* **Spatial data with pictures**

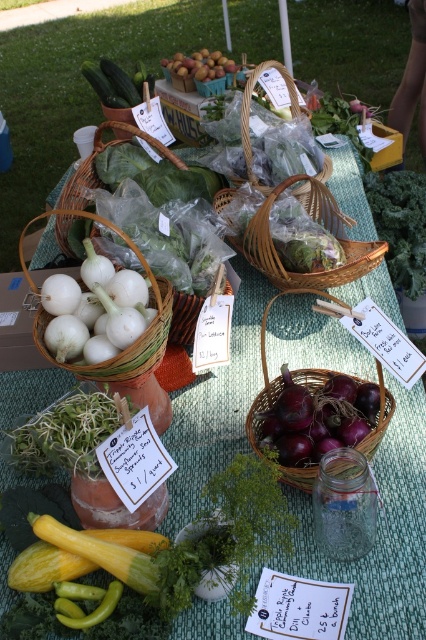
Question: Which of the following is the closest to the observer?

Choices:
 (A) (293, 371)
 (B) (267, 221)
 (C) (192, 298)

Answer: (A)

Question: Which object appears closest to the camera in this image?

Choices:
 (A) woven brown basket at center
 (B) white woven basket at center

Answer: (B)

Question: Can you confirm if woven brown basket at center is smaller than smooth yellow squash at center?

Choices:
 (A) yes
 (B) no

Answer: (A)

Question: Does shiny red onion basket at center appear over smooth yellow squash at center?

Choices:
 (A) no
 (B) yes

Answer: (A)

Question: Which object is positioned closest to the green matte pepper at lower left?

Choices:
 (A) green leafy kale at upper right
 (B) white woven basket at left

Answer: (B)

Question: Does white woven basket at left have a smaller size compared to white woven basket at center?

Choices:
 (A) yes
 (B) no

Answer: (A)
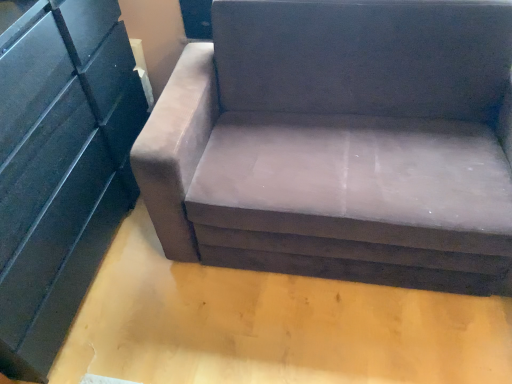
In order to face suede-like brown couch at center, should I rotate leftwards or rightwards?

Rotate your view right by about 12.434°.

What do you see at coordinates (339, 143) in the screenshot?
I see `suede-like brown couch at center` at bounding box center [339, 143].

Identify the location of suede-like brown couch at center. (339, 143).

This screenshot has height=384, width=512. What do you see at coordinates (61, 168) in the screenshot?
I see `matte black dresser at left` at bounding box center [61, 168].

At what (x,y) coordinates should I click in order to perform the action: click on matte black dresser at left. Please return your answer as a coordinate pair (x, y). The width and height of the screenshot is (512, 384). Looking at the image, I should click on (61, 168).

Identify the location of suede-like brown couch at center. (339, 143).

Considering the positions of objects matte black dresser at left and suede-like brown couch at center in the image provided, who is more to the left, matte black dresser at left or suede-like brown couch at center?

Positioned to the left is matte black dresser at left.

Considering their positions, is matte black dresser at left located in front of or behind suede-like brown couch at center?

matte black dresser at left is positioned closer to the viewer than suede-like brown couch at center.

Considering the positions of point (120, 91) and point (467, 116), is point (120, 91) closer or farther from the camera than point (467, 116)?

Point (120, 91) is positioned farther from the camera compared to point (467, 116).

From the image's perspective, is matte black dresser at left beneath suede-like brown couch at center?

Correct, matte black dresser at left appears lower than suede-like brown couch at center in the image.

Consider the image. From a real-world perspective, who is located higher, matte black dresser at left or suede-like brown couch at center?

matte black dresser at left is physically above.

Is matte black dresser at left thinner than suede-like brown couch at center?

==

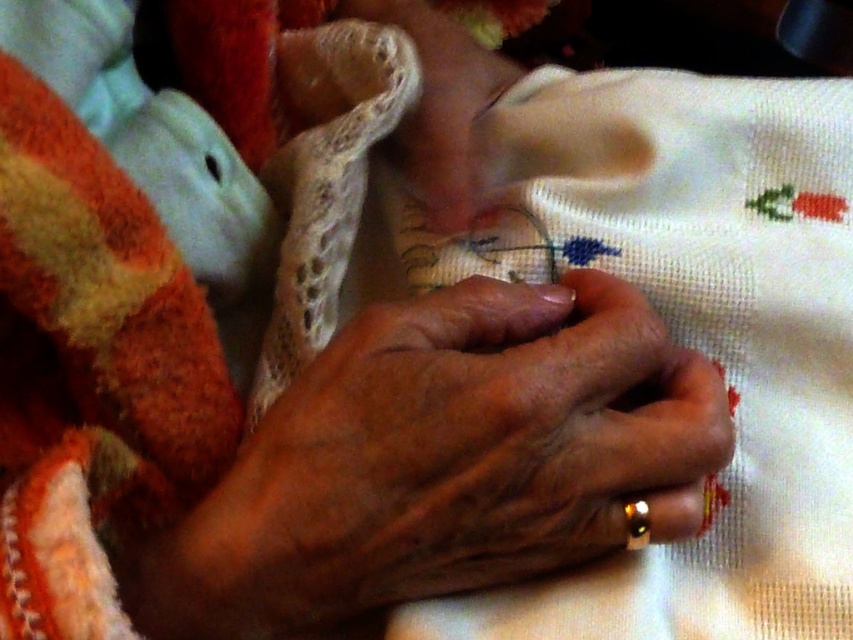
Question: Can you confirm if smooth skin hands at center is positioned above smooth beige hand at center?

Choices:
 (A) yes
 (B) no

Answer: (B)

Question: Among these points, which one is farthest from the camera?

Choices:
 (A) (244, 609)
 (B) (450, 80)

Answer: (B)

* **TASK TO COMPLETE**
Copy out the lines of the records word for word, starting with the line that contains "Question: Which of" and ending with the line that contains "center [339, 143].", both lines included. Leave the pictures out of your copy.

* **RIGHT ANSWER**
Question: Which of the following is the closest to the observer?

Choices:
 (A) (293, 371)
 (B) (267, 221)
 (C) (192, 298)

Answer: (A)

Question: Which object appears closest to the camera in this image?

Choices:
 (A) woven brown basket at center
 (B) white woven basket at center

Answer: (B)

Question: Can you confirm if woven brown basket at center is smaller than smooth yellow squash at center?

Choices:
 (A) yes
 (B) no

Answer: (A)

Question: Does shiny red onion basket at center appear over smooth yellow squash at center?

Choices:
 (A) no
 (B) yes

Answer: (A)

Question: Which object is positioned closest to the green matte pepper at lower left?

Choices:
 (A) green leafy kale at upper right
 (B) white woven basket at left

Answer: (B)

Question: Does white woven basket at left have a smaller size compared to white woven basket at center?

Choices:
 (A) yes
 (B) no

Answer: (A)
In order to face suede-like brown couch at center, should I rotate leftwards or rightwards?

Rotate your view right by about 12.434°.

What do you see at coordinates (339, 143) in the screenshot?
I see `suede-like brown couch at center` at bounding box center [339, 143].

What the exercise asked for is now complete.